== INPUT DATA

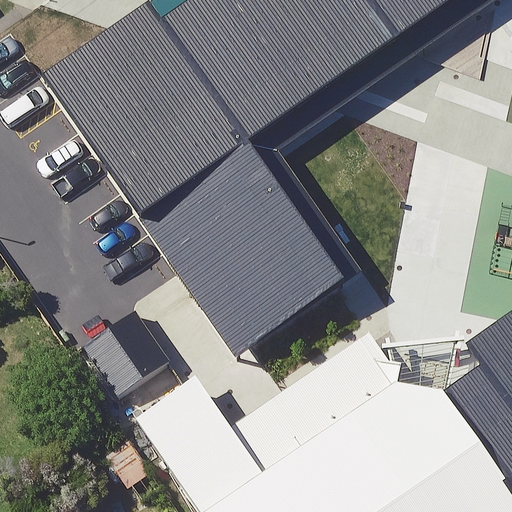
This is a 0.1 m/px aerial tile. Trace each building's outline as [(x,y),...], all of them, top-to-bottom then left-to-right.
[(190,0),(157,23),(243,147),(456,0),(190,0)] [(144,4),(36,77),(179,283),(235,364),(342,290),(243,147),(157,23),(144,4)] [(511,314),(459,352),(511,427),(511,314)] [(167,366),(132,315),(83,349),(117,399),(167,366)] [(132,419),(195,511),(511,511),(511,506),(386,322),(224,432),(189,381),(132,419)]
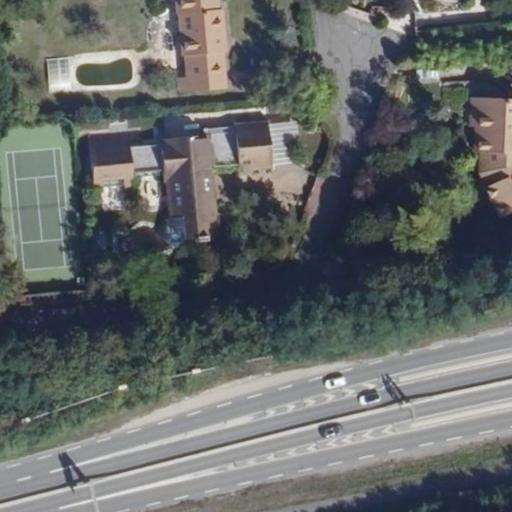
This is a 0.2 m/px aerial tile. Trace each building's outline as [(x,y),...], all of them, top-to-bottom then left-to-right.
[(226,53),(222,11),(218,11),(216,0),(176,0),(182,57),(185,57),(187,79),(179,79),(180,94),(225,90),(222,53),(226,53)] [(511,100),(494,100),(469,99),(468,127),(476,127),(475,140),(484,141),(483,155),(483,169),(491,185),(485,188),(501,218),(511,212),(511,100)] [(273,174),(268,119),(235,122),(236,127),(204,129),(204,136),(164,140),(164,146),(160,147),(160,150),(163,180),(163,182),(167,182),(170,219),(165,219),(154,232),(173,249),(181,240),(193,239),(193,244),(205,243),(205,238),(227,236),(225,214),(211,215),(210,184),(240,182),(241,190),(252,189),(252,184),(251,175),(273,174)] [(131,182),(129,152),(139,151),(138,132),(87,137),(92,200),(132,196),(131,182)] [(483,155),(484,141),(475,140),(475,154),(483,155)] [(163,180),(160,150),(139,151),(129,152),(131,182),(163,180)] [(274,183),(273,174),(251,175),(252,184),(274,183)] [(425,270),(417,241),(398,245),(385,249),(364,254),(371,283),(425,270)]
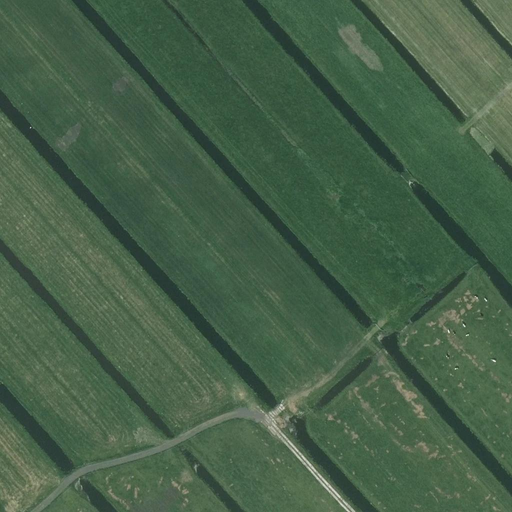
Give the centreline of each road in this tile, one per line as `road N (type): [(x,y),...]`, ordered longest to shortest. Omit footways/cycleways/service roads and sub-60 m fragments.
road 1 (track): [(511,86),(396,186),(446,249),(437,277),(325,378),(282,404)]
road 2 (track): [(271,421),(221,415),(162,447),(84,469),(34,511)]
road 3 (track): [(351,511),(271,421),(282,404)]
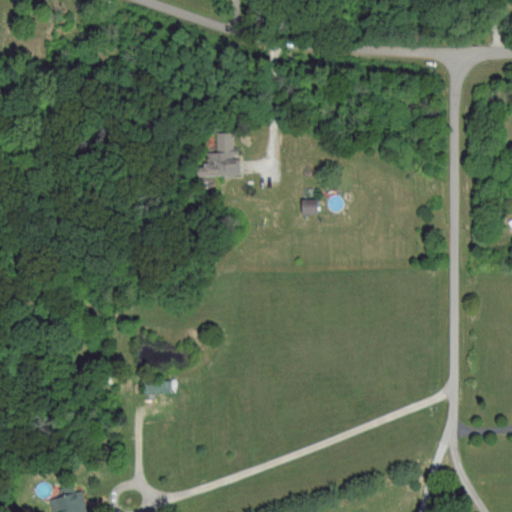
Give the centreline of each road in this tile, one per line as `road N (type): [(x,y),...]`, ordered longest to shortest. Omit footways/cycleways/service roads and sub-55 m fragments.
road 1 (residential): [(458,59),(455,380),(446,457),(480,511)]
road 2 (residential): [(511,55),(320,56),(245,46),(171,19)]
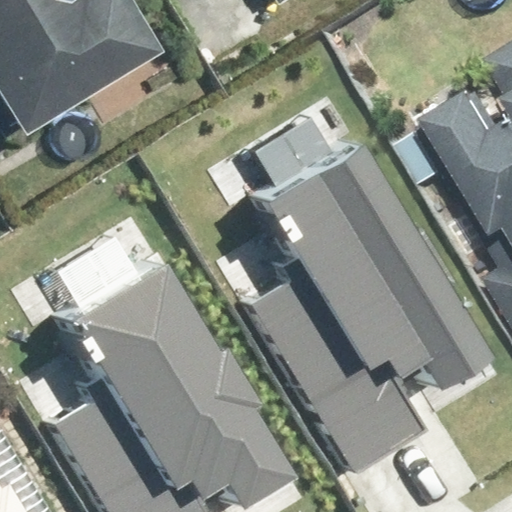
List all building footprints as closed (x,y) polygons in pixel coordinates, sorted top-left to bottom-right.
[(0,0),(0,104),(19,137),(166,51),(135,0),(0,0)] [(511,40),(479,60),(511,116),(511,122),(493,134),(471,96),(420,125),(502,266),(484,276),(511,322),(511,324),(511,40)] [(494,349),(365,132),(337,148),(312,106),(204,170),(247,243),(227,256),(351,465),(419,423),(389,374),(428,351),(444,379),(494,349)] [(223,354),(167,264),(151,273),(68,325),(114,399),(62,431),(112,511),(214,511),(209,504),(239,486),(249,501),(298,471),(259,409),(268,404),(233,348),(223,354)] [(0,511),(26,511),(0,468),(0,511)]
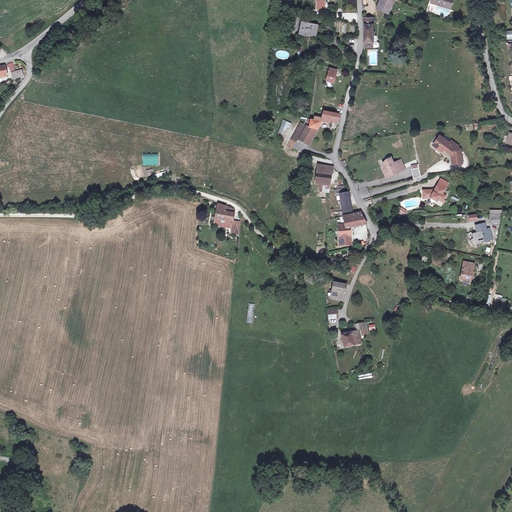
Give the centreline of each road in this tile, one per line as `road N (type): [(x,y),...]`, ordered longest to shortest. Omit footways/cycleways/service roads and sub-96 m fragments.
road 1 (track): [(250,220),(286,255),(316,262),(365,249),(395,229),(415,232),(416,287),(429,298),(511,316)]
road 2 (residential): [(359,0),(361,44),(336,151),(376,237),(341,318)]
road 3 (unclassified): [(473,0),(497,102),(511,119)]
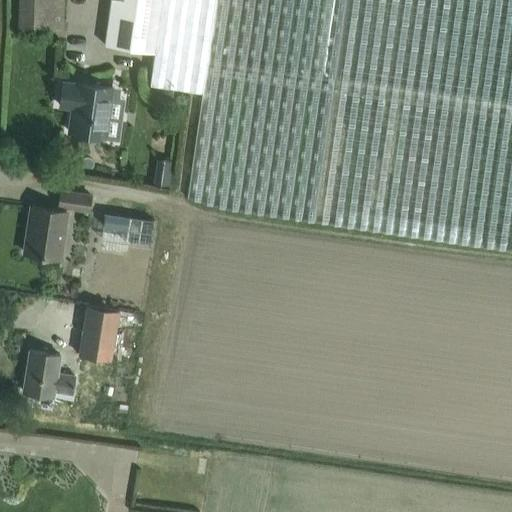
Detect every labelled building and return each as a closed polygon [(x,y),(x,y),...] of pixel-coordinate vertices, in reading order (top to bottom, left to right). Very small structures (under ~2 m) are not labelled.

====

WORK INSTRUCTIONS: Could you copy every row above word for word, leaving the pictures out?

RESULT OF THIS EXERCISE:
This is a 0.1 m/px aerial tile. Trace each building's outline as [(x,y),...], all of them, top-to-bottom then left-to-right.
[(190,0),(157,23),(243,147),(456,0),(190,0)] [(144,4),(36,77),(179,283),(235,364),(342,290),(243,147),(157,23),(144,4)] [(511,314),(459,352),(511,427),(511,314)] [(167,366),(132,315),(83,349),(117,399),(167,366)] [(132,419),(195,511),(511,511),(511,506),(386,322),(224,432),(189,381),(132,419)]
This is a 0.2 m/px aerial tile. Trace each building's outline as [(x,y),...], all of them, top-to-bottom then left-to-right.
[(226,53),(222,11),(218,11),(216,0),(176,0),(182,57),(185,57),(187,79),(179,79),(180,94),(225,90),(222,53),(226,53)] [(511,100),(494,100),(469,99),(468,127),(476,127),(475,140),(484,141),(483,155),(483,169),(491,185),(485,188),(501,218),(511,212),(511,100)] [(273,174),(268,119),(235,122),(236,127),(204,129),(204,136),(164,140),(164,146),(160,147),(160,150),(163,180),(163,182),(167,182),(170,219),(165,219),(154,232),(173,249),(181,240),(193,239),(193,244),(205,243),(205,238),(227,236),(225,214),(211,215),(210,184),(240,182),(241,190),(252,189),(252,184),(251,175),(273,174)] [(131,182),(129,152),(139,151),(138,132),(87,137),(92,200),(132,196),(131,182)] [(483,155),(484,141),(475,140),(475,154),(483,155)] [(163,180),(160,150),(139,151),(129,152),(131,182),(163,180)] [(274,183),(273,174),(251,175),(252,184),(274,183)] [(425,270),(417,241),(398,245),(385,249),(364,254),(371,283),(425,270)]
Give the centreline of each road in this tile, one per line as `road N (type): [(x,y),...]`, ordered longest to shortest. Omit footways/cycleways/service roads and sub-60 m fragments.
road 1 (track): [(511,86),(396,186),(446,249),(437,277),(325,378),(282,404)]
road 2 (track): [(271,421),(221,415),(162,447),(84,469),(34,511)]
road 3 (track): [(351,511),(271,421),(282,404)]
Give the centreline of each road in this tile, one per line as `road N (type): [(x,y),...]`, ordered longest to shortest. Omit footways/cycleways/service roads and sub-55 m fragments.
road 1 (residential): [(458,59),(455,380),(446,457),(480,511)]
road 2 (residential): [(511,55),(320,56),(245,46),(171,19)]
List all building footprints as closed (x,y) polygons in pixel coordinates, sorted top-left to bottom-right.
[(0,0),(0,104),(19,137),(166,51),(135,0),(0,0)] [(511,40),(479,60),(511,116),(511,122),(493,134),(471,96),(420,125),(502,266),(484,276),(511,322),(511,324),(511,40)] [(494,349),(365,132),(337,148),(312,106),(204,170),(247,243),(227,256),(351,465),(419,423),(389,374),(428,351),(444,379),(494,349)] [(223,354),(167,264),(151,273),(68,325),(114,399),(62,431),(112,511),(214,511),(209,504),(239,486),(249,501),(298,471),(259,409),(268,404),(233,348),(223,354)] [(0,511),(26,511),(0,468),(0,511)]
Give the centreline of each road in this tile, one per line as `road N (type): [(x,y),...]`, ordered longest to shortest. Omit footways/cycleways/service roads and sub-96 m fragments.
road 1 (track): [(250,220),(286,255),(316,262),(365,249),(395,229),(415,232),(416,287),(429,298),(511,316)]
road 2 (residential): [(359,0),(361,44),(336,151),(376,237),(341,318)]
road 3 (unclassified): [(473,0),(497,102),(511,119)]
Detect every labelled building and return each as a closed polygon [(x,y),(x,y),...] of pixel-coordinate vertices, in reading order (top to bottom, left to right). Very small structures (under ~2 m) are not labelled.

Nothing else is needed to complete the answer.